- _Work to complete_
Set down every record below exactly as it stands, leaving out the pictures.

- _Raw data_
== Segment start ==
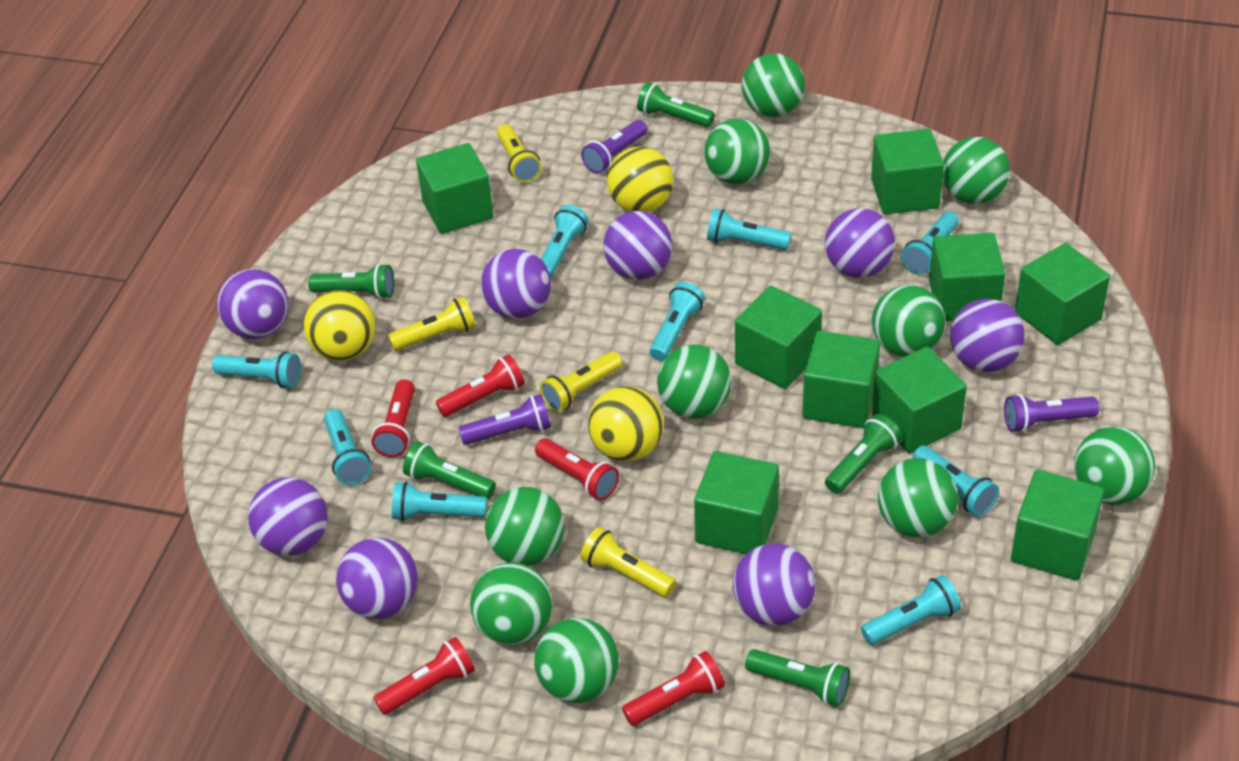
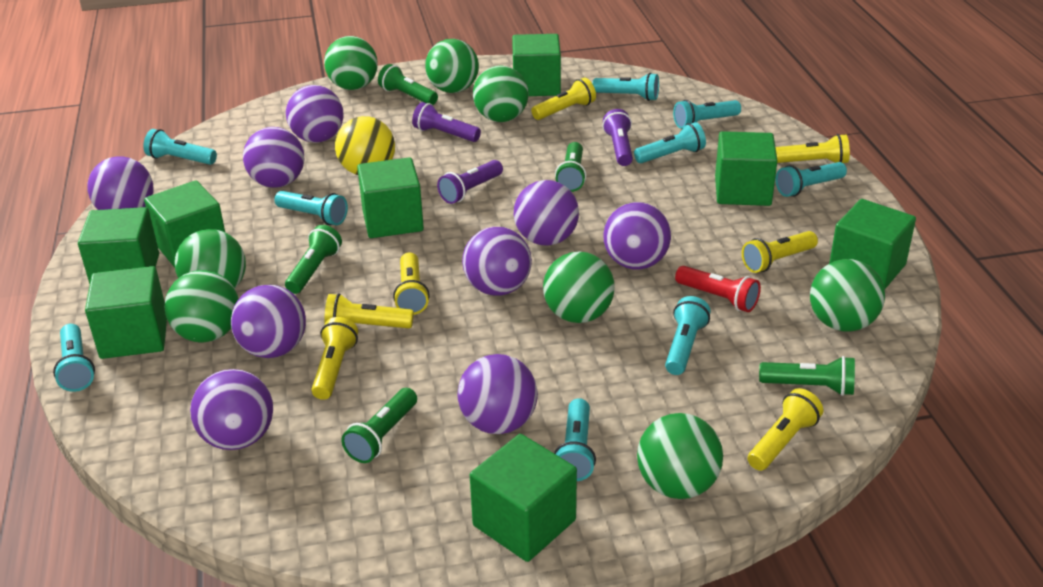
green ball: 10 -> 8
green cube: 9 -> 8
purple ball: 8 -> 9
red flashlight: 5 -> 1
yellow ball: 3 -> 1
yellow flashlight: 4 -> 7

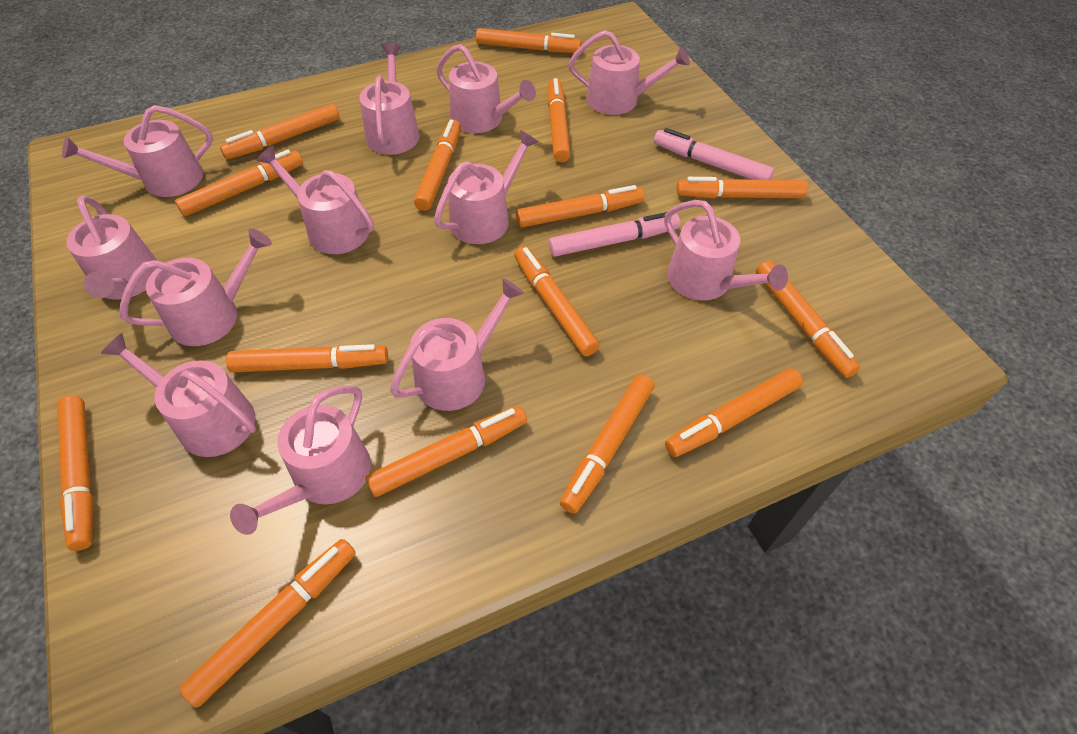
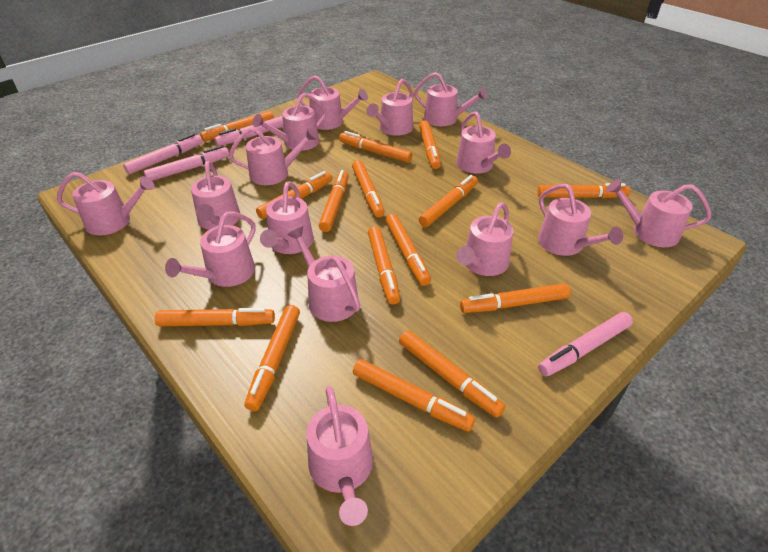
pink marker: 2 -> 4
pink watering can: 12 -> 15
== Segment end ==
- _Task result_
green ball: 10 -> 8
green cube: 9 -> 8
purple ball: 8 -> 9
red flashlight: 5 -> 1
yellow ball: 3 -> 1
yellow flashlight: 4 -> 7

pink marker: 2 -> 4
pink watering can: 12 -> 15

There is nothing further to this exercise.